Stored items from a collection
********************

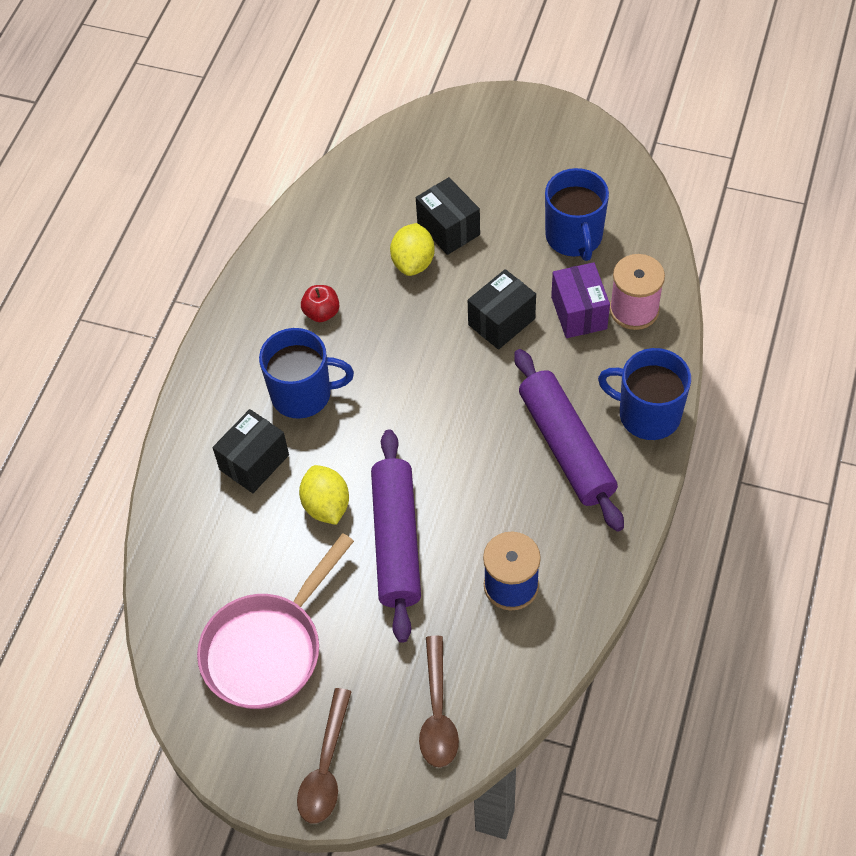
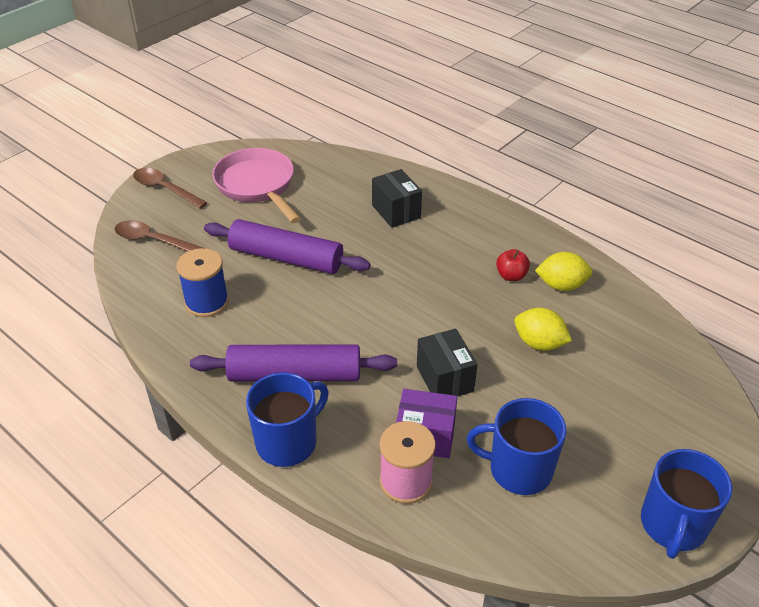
camera: 110 degrees right, 15 degrees down
blue mug [259,328,354,419] -> blue mug moved to [641,449,732,559]
yellow lemon [299,465,349,525] -> yellow lemon moved to [535,252,593,291]
black box [416,177,480,255] -> none

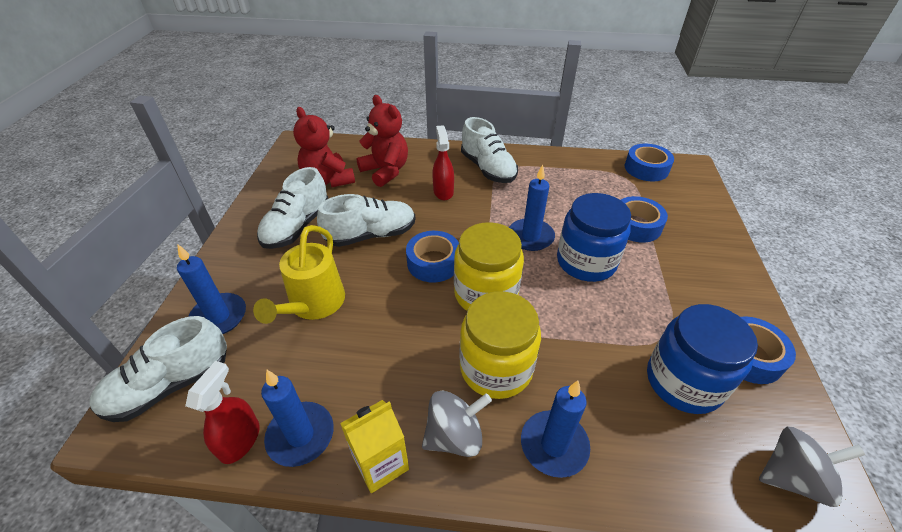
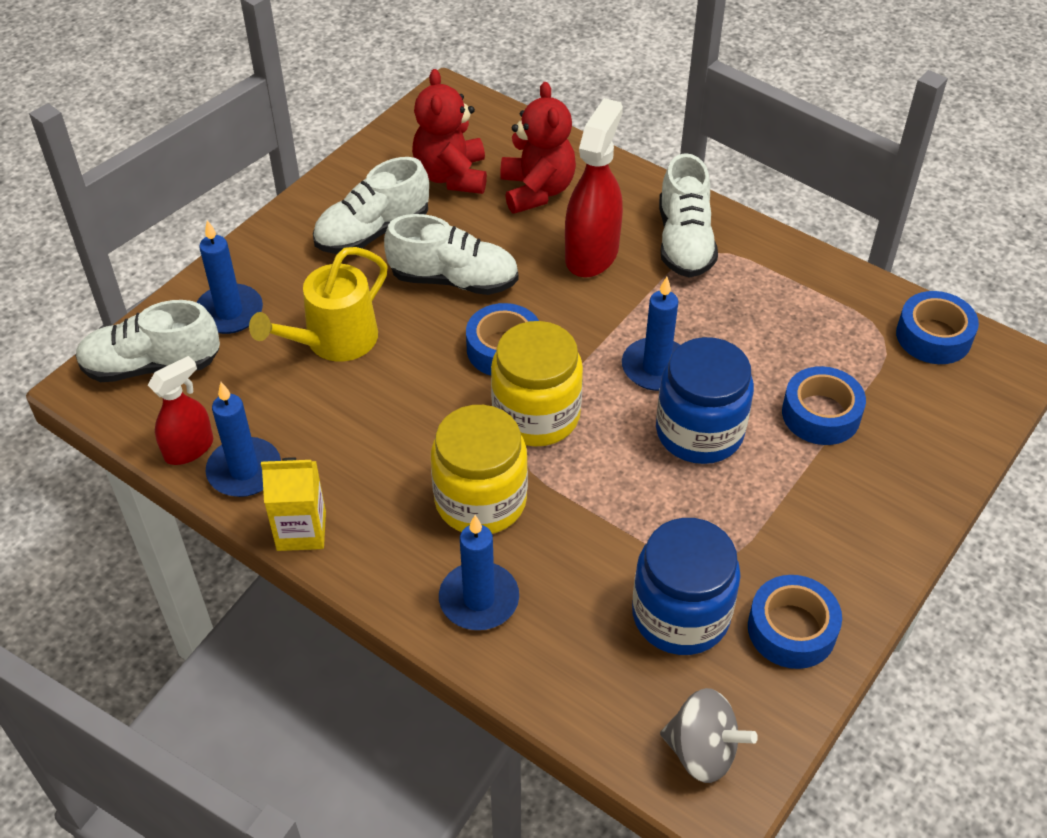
camera: 30 degrees right, 5 degrees up
grey spinning top [422,390,492,457] -> none
red spray bottle [432,125,454,200] -> red spray bottle [565,98,623,278], size x1.61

********************

Exercise description:
Retype all the records shown above, character for character. Omit every picture.

Solution for this problem:
camera: 110 degrees right, 15 degrees down
blue mug [259,328,354,419] -> blue mug moved to [641,449,732,559]
yellow lemon [299,465,349,525] -> yellow lemon moved to [535,252,593,291]
black box [416,177,480,255] -> none

camera: 30 degrees right, 5 degrees up
grey spinning top [422,390,492,457] -> none
red spray bottle [432,125,454,200] -> red spray bottle [565,98,623,278], size x1.61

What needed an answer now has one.